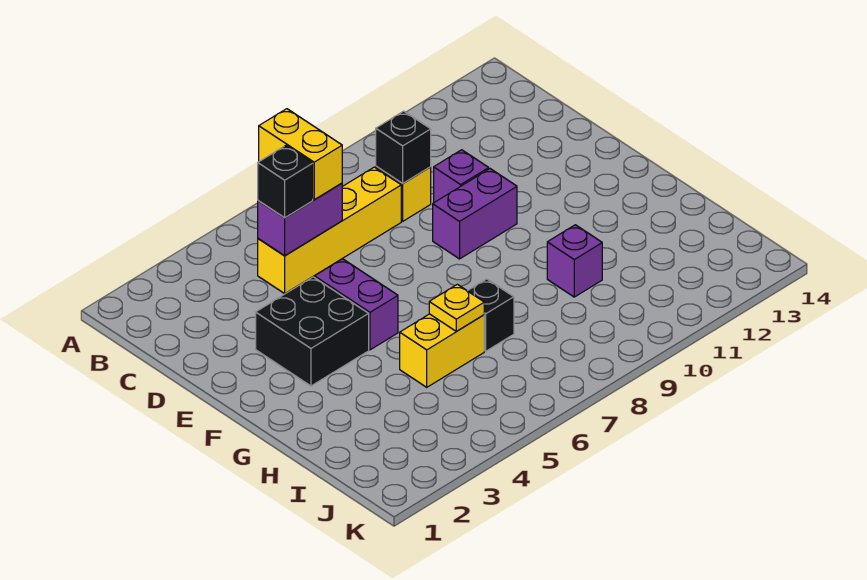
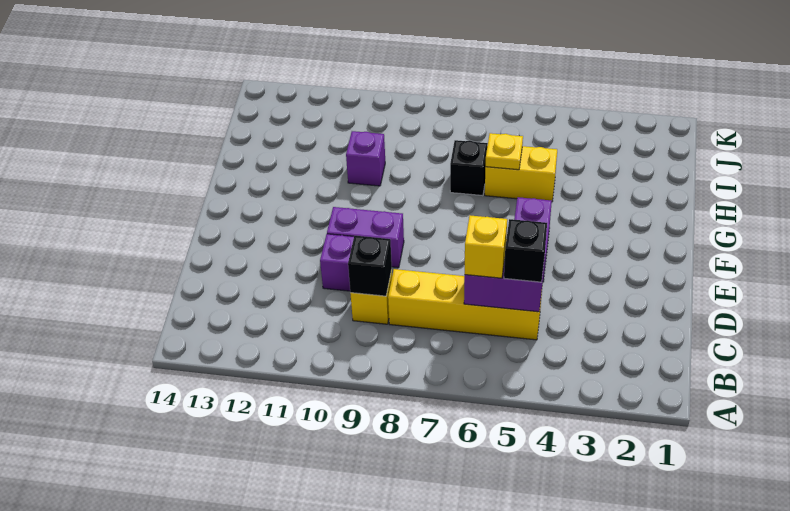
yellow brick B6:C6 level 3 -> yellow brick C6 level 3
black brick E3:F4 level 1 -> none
######
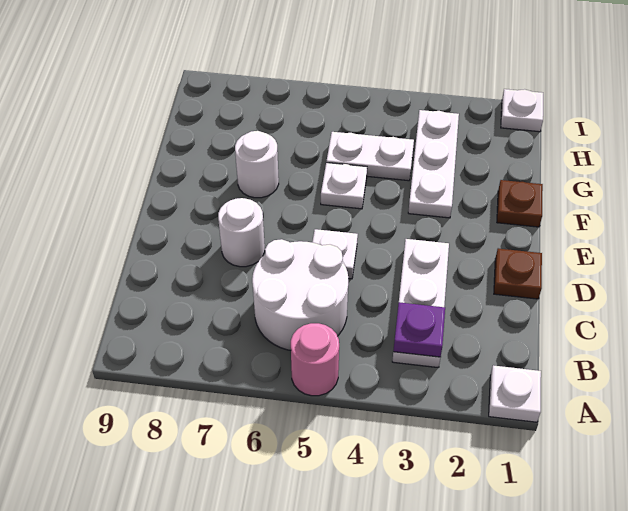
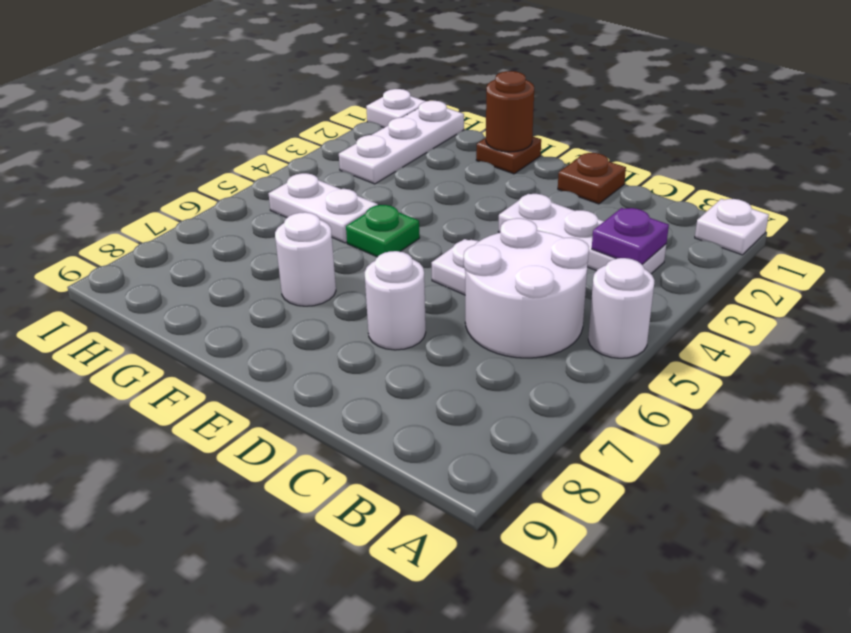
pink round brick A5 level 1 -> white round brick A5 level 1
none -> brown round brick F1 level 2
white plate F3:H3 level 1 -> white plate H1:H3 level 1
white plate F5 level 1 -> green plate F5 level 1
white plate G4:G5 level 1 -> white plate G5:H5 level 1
######
What is being asked: From the data above, state how many lines contain the string "none", offering no other words.

The answer: 2